Every line that holds the word "BUZZER" needs to be copied from the data below.

# Data extracts
┌──

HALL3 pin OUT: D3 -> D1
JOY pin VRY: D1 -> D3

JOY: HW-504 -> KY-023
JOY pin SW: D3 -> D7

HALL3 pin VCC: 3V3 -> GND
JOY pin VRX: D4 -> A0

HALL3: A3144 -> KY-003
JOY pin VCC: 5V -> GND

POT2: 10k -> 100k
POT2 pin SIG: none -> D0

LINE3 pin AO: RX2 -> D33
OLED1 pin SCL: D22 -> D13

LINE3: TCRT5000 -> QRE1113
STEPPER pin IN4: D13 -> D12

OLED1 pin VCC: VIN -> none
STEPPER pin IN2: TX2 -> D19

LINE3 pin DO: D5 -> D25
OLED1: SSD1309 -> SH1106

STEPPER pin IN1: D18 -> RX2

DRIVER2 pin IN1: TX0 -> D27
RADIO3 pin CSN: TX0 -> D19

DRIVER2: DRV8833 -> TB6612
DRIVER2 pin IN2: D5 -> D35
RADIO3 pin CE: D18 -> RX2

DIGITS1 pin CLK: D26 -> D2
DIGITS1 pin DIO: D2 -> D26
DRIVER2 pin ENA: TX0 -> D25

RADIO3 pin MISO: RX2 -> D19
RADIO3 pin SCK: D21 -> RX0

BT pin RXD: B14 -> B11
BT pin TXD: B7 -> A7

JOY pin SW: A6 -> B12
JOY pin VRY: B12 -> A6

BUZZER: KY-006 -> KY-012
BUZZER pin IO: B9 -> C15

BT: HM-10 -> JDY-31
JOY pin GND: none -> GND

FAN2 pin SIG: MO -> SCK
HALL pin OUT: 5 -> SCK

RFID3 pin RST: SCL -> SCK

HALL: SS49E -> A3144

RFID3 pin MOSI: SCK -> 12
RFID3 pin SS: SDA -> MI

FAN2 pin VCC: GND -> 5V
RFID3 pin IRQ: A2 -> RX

└──

# Exercise output
BUZZER: KY-006 -> KY-012
BUZZER pin IO: B9 -> C15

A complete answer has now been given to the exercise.